Repeat the entries below exactly as they appear, with no pictures.
------------------------------------------------
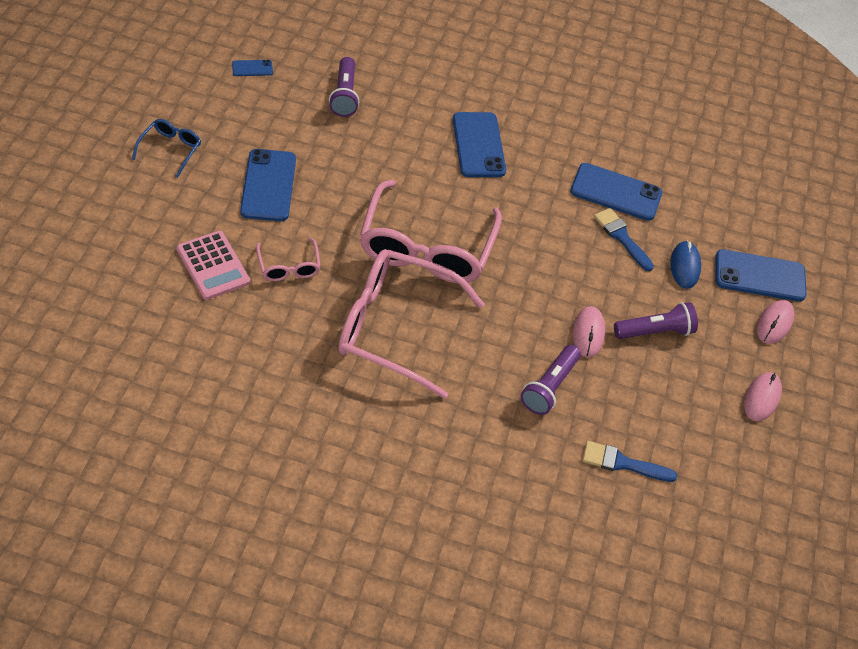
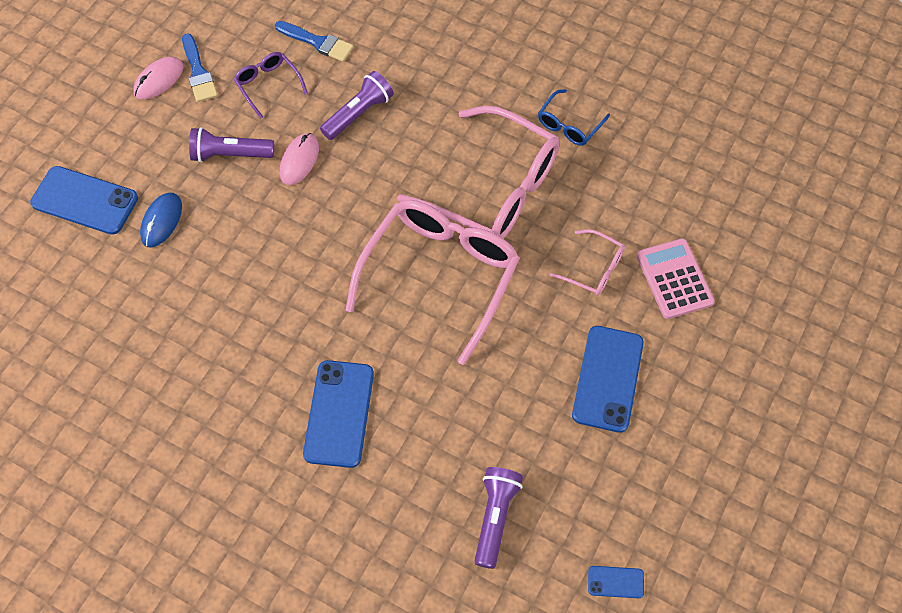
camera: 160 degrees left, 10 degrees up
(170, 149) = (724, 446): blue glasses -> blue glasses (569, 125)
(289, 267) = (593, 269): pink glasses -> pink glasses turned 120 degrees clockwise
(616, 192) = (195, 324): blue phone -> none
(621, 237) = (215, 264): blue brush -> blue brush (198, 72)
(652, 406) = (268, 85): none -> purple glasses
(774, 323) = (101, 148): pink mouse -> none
------------------------------------------------
## [Output for this exercise]
camera: 160 degrees left, 10 degrees up
(170, 149) = (724, 446): blue glasses -> blue glasses (569, 125)
(289, 267) = (593, 269): pink glasses -> pink glasses turned 120 degrees clockwise
(616, 192) = (195, 324): blue phone -> none
(621, 237) = (215, 264): blue brush -> blue brush (198, 72)
(652, 406) = (268, 85): none -> purple glasses
(774, 323) = (101, 148): pink mouse -> none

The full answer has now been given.